◆ Exercise prompt
All of the data needs to be printed again, exactly as written.

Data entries
************

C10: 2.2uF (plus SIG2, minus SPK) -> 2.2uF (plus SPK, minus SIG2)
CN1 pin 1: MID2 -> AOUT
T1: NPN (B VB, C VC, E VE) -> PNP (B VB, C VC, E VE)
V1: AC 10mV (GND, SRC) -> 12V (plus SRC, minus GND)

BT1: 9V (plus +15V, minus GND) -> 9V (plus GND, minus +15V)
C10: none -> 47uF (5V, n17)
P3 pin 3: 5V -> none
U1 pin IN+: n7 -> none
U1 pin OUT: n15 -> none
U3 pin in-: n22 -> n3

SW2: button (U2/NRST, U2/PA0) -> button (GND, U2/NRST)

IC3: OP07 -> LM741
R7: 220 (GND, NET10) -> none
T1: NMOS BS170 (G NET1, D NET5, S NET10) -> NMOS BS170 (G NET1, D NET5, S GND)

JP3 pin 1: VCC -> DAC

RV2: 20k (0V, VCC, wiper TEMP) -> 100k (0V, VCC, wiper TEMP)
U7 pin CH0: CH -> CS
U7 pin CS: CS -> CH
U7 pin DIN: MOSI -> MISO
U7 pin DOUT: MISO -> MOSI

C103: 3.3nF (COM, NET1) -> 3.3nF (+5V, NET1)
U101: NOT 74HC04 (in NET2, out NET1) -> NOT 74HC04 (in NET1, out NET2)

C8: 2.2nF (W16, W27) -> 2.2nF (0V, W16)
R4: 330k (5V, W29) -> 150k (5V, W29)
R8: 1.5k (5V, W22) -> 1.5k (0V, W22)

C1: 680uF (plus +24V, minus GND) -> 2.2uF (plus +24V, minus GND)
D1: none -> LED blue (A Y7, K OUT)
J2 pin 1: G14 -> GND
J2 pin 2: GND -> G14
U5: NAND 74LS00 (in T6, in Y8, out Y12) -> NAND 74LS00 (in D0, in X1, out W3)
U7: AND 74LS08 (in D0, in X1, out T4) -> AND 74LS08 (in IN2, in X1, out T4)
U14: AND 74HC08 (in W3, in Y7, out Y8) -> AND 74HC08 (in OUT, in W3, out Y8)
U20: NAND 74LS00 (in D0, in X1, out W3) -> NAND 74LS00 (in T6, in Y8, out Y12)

************

◆ Response
C10: 2.2uF (plus SIG2, minus SPK) -> 2.2uF (plus SPK, minus SIG2)
CN1 pin 1: MID2 -> AOUT
T1: NPN (B VB, C VC, E VE) -> PNP (B VB, C VC, E VE)
V1: AC 10mV (GND, SRC) -> 12V (plus SRC, minus GND)

BT1: 9V (plus +15V, minus GND) -> 9V (plus GND, minus +15V)
C10: none -> 47uF (5V, n17)
P3 pin 3: 5V -> none
U1 pin IN+: n7 -> none
U1 pin OUT: n15 -> none
U3 pin in-: n22 -> n3

SW2: button (U2/NRST, U2/PA0) -> button (GND, U2/NRST)

IC3: OP07 -> LM741
R7: 220 (GND, NET10) -> none
T1: NMOS BS170 (G NET1, D NET5, S NET10) -> NMOS BS170 (G NET1, D NET5, S GND)

JP3 pin 1: VCC -> DAC

RV2: 20k (0V, VCC, wiper TEMP) -> 100k (0V, VCC, wiper TEMP)
U7 pin CH0: CH -> CS
U7 pin CS: CS -> CH
U7 pin DIN: MOSI -> MISO
U7 pin DOUT: MISO -> MOSI

C103: 3.3nF (COM, NET1) -> 3.3nF (+5V, NET1)
U101: NOT 74HC04 (in NET2, out NET1) -> NOT 74HC04 (in NET1, out NET2)

C8: 2.2nF (W16, W27) -> 2.2nF (0V, W16)
R4: 330k (5V, W29) -> 150k (5V, W29)
R8: 1.5k (5V, W22) -> 1.5k (0V, W22)

C1: 680uF (plus +24V, minus GND) -> 2.2uF (plus +24V, minus GND)
D1: none -> LED blue (A Y7, K OUT)
J2 pin 1: G14 -> GND
J2 pin 2: GND -> G14
U5: NAND 74LS00 (in T6, in Y8, out Y12) -> NAND 74LS00 (in D0, in X1, out W3)
U7: AND 74LS08 (in D0, in X1, out T4) -> AND 74LS08 (in IN2, in X1, out T4)
U14: AND 74HC08 (in W3, in Y7, out Y8) -> AND 74HC08 (in OUT, in W3, out Y8)
U20: NAND 74LS00 (in D0, in X1, out W3) -> NAND 74LS00 (in T6, in Y8, out Y12)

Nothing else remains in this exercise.